=== PROVIDED DATA ===
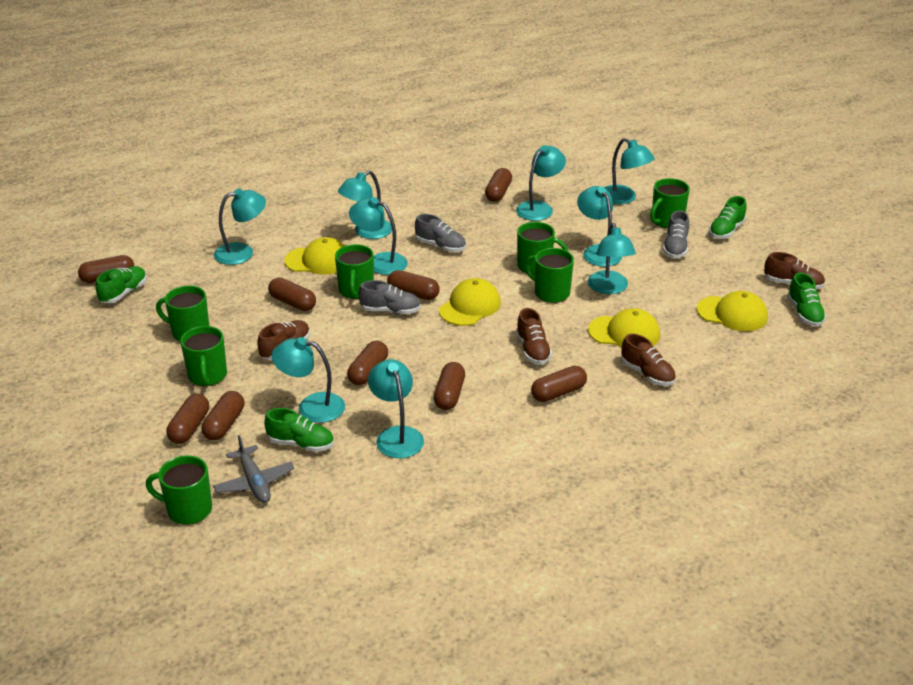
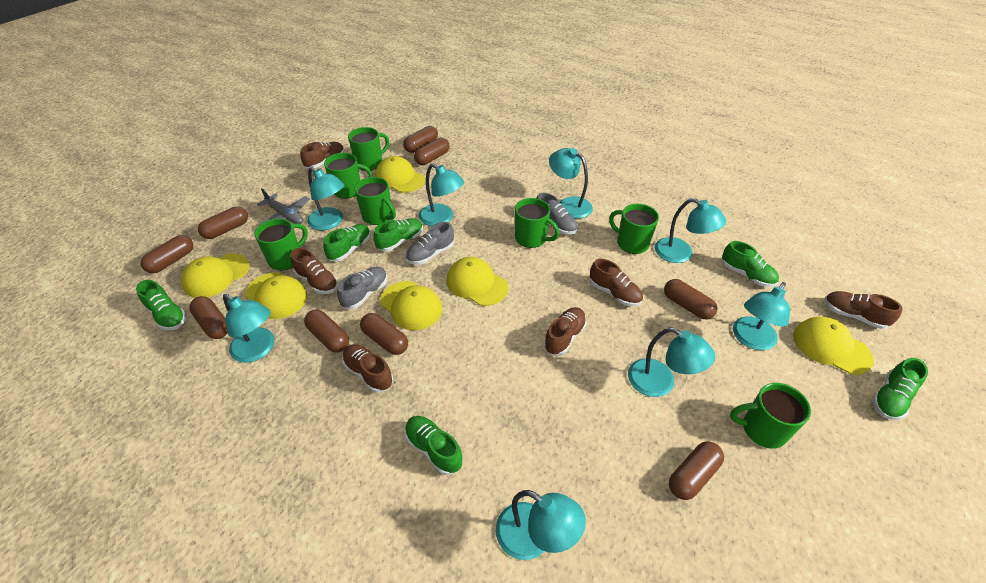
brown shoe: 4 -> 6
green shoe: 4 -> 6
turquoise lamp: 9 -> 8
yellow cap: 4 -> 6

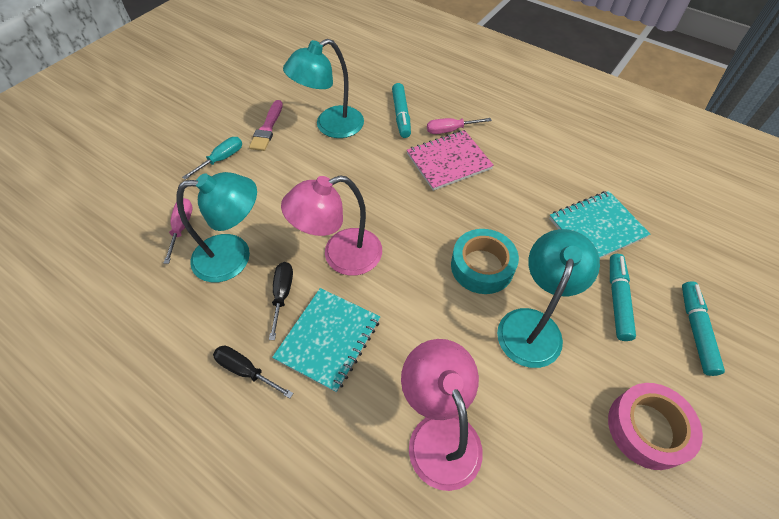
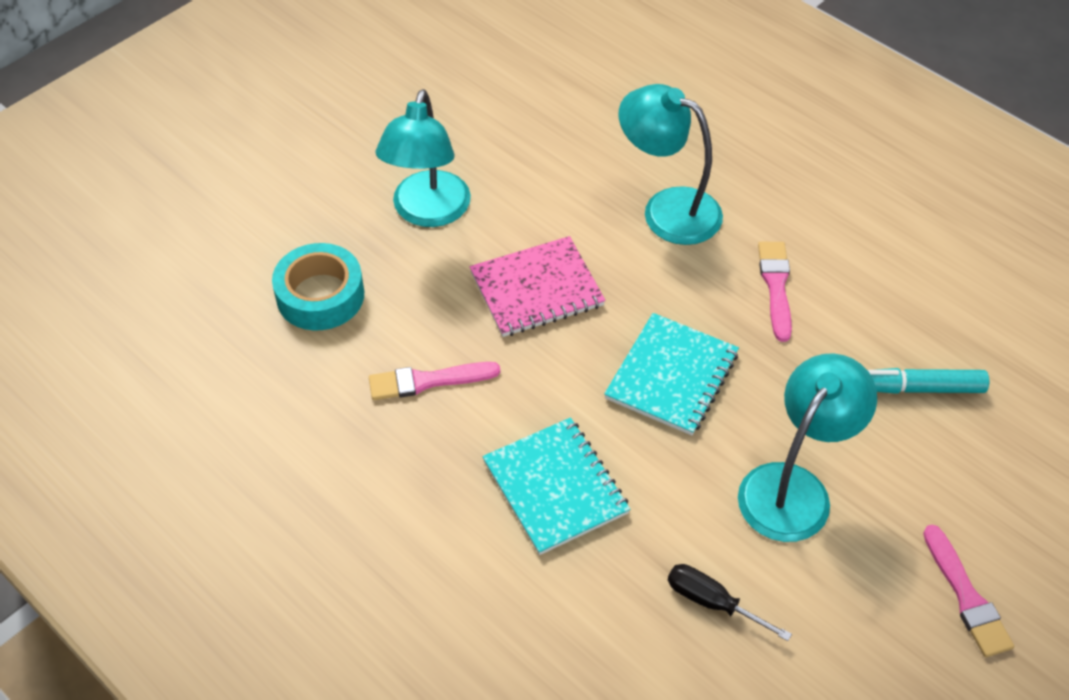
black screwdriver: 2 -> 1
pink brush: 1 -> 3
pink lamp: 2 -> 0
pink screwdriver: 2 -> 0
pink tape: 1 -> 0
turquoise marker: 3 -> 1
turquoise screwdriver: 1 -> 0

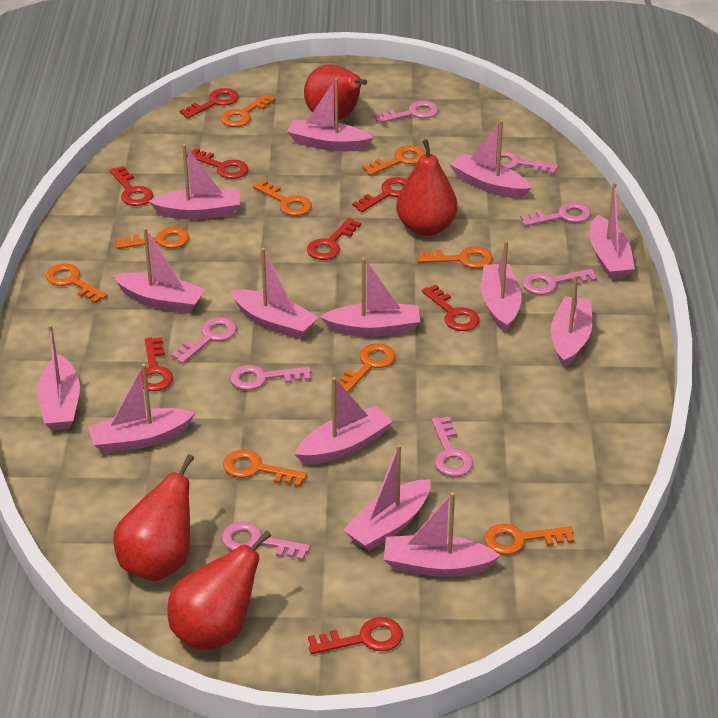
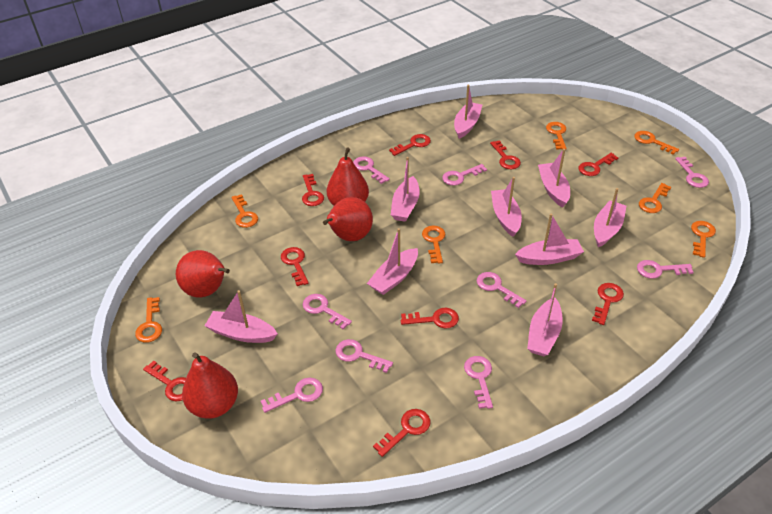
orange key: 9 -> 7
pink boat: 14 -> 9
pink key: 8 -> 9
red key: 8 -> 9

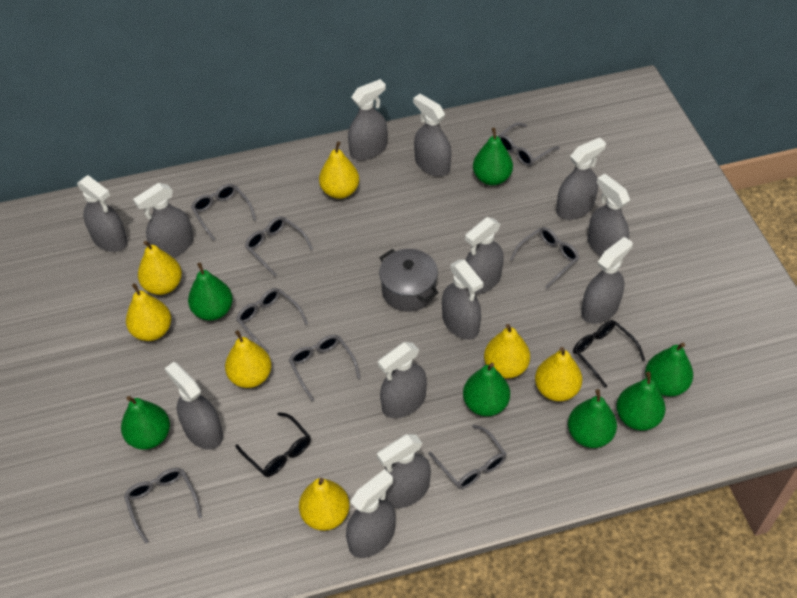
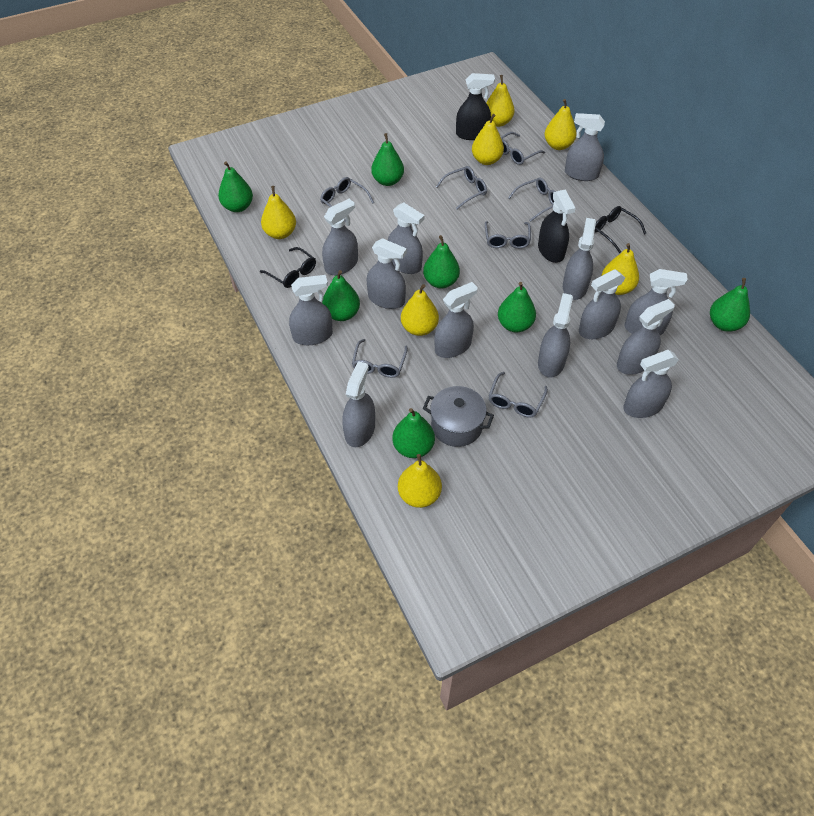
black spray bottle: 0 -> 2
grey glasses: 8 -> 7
===
THE TASK:
What you give back must be exactly the lines of the listing above from the line containing "yellow cap: 4 -> 6" through its last line, inclusive, without pictures, please.

RESULT BELOW:
yellow cap: 4 -> 6

black screwdriver: 2 -> 1
pink brush: 1 -> 3
pink lamp: 2 -> 0
pink screwdriver: 2 -> 0
pink tape: 1 -> 0
turquoise marker: 3 -> 1
turquoise screwdriver: 1 -> 0

orange key: 9 -> 7
pink boat: 14 -> 9
pink key: 8 -> 9
red key: 8 -> 9

black spray bottle: 0 -> 2
grey glasses: 8 -> 7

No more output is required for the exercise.